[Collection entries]
■ ■ ■ ■ ■ ■ ■

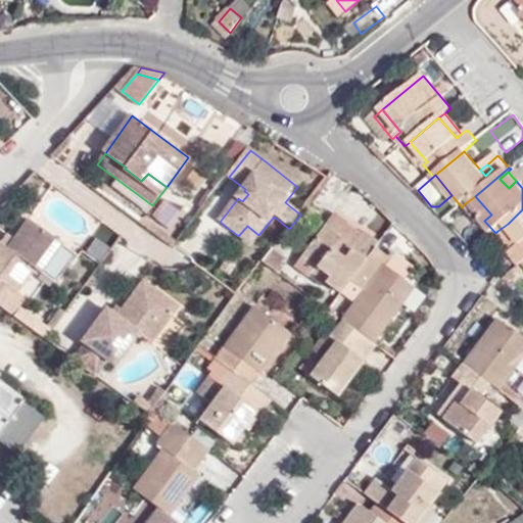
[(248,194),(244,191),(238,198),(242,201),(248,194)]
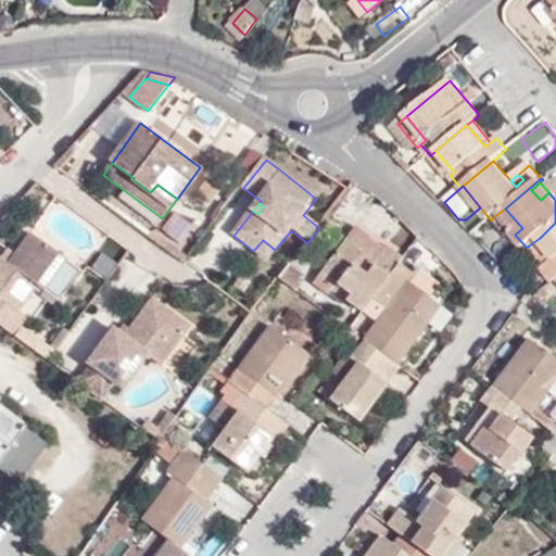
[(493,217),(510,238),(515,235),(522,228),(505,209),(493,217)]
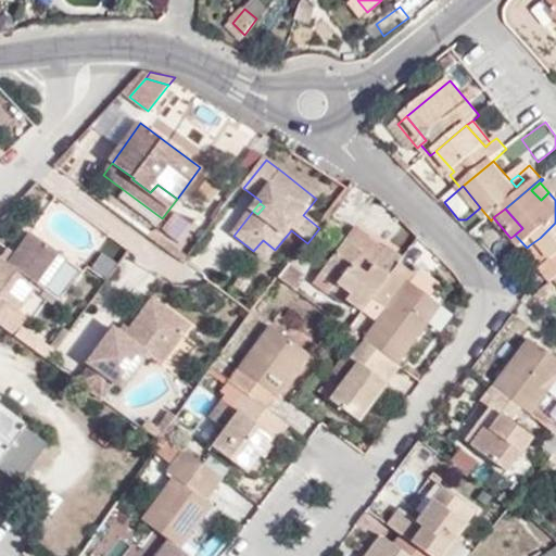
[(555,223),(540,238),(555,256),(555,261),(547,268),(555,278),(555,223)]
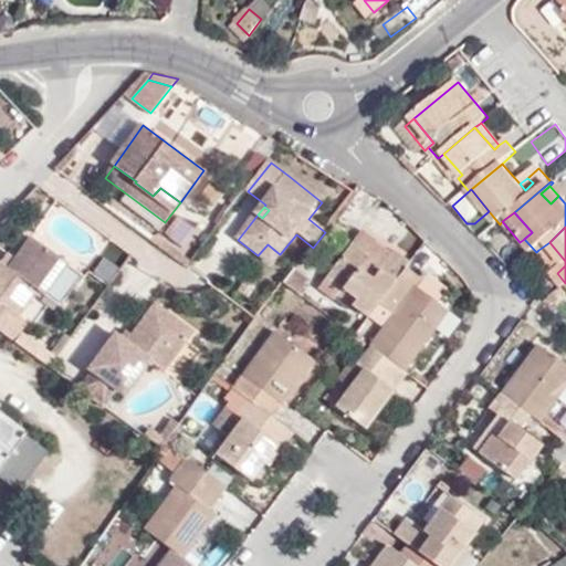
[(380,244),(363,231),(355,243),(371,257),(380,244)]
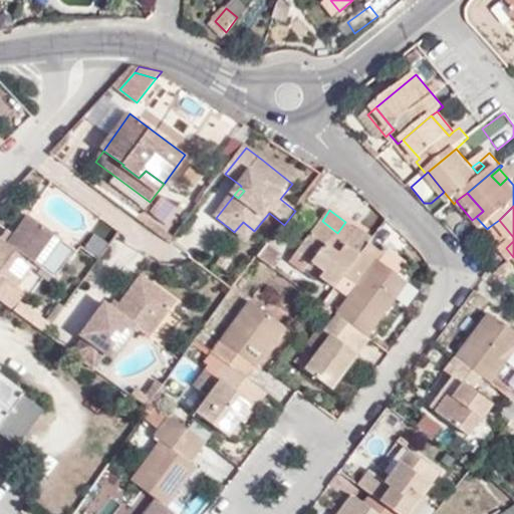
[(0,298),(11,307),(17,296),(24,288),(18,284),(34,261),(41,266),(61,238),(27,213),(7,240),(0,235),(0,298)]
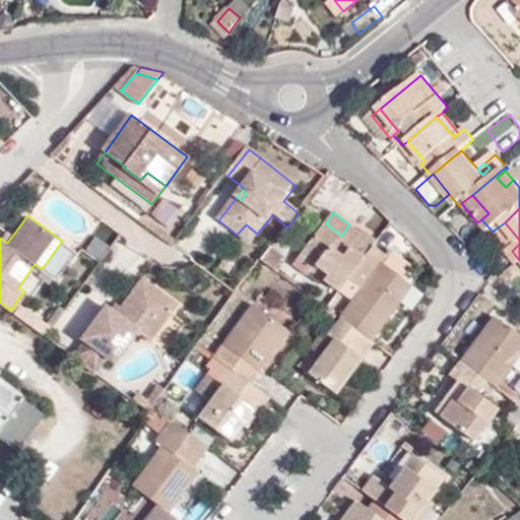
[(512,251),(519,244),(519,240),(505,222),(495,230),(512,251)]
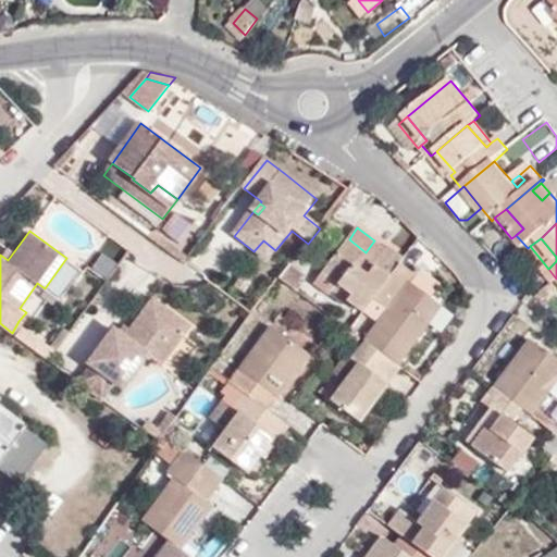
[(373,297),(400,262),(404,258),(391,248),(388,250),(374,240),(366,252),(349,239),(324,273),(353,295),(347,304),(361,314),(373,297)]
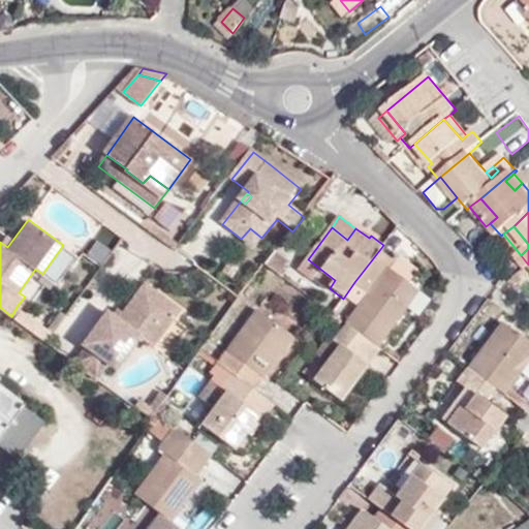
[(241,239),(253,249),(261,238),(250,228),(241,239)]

■ ■ ■ ■ ■ ■ ■

Pictures are to be left out; repeat all the remaining data exactly.

[(248,194),(244,191),(238,198),(242,201),(248,194)]
[(493,217),(510,238),(515,235),(522,228),(505,209),(493,217)]
[(555,223),(540,238),(555,256),(555,261),(547,268),(555,278),(555,223)]
[(380,244),(363,231),(355,243),(371,257),(380,244)]
[(0,298),(11,307),(17,296),(24,288),(18,284),(34,261),(41,266),(61,238),(27,213),(7,240),(0,235),(0,298)]
[(512,251),(519,244),(519,240),(505,222),(495,230),(512,251)]
[(373,297),(400,262),(404,258),(391,248),(388,250),(374,240),(366,252),(349,239),(324,273),(353,295),(347,304),(361,314),(373,297)]
[(241,239),(253,249),(261,238),(250,228),(241,239)]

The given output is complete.